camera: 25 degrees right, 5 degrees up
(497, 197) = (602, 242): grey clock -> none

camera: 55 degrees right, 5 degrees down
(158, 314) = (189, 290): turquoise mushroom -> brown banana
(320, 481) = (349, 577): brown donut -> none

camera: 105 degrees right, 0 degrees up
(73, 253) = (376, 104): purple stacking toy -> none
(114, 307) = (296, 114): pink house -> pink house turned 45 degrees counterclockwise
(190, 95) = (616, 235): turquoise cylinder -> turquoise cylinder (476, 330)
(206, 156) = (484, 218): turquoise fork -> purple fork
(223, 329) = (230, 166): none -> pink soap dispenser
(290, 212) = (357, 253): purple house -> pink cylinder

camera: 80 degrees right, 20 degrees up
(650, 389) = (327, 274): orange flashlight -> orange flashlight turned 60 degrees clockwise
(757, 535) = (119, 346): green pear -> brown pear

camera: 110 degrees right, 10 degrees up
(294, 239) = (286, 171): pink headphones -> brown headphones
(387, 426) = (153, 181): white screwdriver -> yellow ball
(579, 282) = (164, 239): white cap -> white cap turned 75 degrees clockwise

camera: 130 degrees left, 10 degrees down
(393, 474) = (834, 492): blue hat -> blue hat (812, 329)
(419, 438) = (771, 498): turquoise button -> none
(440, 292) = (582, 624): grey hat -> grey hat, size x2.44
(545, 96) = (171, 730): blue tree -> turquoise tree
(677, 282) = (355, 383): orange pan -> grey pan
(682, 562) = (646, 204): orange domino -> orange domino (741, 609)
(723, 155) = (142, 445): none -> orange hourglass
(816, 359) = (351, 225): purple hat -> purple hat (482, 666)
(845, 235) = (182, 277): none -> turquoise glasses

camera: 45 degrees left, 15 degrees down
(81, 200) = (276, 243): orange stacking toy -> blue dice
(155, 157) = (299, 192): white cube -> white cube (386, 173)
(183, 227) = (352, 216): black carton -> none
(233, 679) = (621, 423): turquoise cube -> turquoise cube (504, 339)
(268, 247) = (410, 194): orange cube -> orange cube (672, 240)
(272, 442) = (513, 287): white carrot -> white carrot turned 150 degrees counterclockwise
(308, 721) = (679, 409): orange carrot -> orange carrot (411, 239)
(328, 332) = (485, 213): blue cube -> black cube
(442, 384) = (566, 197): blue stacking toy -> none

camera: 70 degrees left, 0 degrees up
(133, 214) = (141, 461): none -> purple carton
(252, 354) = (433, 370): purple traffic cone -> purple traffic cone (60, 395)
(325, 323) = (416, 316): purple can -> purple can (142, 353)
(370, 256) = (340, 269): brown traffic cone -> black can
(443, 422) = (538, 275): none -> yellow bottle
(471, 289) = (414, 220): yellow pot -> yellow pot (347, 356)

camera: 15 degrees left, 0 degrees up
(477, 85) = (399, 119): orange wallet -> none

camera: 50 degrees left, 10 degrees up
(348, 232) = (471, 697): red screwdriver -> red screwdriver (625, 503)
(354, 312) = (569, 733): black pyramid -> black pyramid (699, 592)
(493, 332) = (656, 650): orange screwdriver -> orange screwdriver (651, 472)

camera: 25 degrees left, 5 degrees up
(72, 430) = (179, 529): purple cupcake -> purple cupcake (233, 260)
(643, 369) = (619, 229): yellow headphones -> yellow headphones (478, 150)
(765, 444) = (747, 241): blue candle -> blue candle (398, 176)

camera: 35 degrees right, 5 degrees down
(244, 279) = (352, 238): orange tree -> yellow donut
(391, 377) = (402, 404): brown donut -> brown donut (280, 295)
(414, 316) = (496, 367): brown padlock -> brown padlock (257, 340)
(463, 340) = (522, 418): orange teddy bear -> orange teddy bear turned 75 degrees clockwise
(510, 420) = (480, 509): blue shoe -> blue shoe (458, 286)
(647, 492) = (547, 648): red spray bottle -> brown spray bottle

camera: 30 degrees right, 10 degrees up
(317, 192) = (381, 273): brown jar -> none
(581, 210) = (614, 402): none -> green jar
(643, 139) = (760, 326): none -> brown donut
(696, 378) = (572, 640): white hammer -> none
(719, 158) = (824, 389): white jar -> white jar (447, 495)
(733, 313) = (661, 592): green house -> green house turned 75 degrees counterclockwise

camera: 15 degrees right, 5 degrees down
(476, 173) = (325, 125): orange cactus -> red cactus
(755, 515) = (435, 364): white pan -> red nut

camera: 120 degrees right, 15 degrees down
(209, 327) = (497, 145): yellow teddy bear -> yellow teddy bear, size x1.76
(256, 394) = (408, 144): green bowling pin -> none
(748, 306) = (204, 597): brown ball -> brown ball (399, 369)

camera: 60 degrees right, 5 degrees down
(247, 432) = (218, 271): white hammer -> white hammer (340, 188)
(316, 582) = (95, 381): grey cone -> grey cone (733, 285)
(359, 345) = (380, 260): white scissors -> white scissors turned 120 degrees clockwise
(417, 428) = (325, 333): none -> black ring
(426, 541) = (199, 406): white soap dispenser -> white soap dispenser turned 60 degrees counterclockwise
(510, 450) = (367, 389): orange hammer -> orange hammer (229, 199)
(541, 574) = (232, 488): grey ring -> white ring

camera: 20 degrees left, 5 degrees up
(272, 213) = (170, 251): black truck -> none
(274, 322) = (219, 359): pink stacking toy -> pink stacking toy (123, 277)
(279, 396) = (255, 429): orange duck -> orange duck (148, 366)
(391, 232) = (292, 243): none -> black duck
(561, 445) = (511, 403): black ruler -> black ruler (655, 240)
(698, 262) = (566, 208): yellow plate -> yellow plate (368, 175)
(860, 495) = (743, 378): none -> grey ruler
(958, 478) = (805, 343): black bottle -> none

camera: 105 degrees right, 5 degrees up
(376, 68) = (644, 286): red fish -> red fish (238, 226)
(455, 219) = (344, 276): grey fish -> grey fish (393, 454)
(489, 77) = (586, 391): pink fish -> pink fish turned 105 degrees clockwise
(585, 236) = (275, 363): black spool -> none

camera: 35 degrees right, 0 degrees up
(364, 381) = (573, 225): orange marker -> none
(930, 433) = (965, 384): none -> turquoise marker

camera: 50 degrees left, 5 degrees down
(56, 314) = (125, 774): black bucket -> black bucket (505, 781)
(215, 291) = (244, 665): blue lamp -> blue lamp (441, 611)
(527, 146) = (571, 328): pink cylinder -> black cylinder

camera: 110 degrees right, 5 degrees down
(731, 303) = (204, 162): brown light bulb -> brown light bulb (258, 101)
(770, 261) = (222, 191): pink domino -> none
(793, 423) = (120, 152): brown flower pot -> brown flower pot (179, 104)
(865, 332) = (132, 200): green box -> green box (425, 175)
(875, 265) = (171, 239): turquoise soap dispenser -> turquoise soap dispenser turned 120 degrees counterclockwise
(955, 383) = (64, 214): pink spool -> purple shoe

○ ○ ○

State how many lines above include the word "spool", and nothing more.

Answer box
2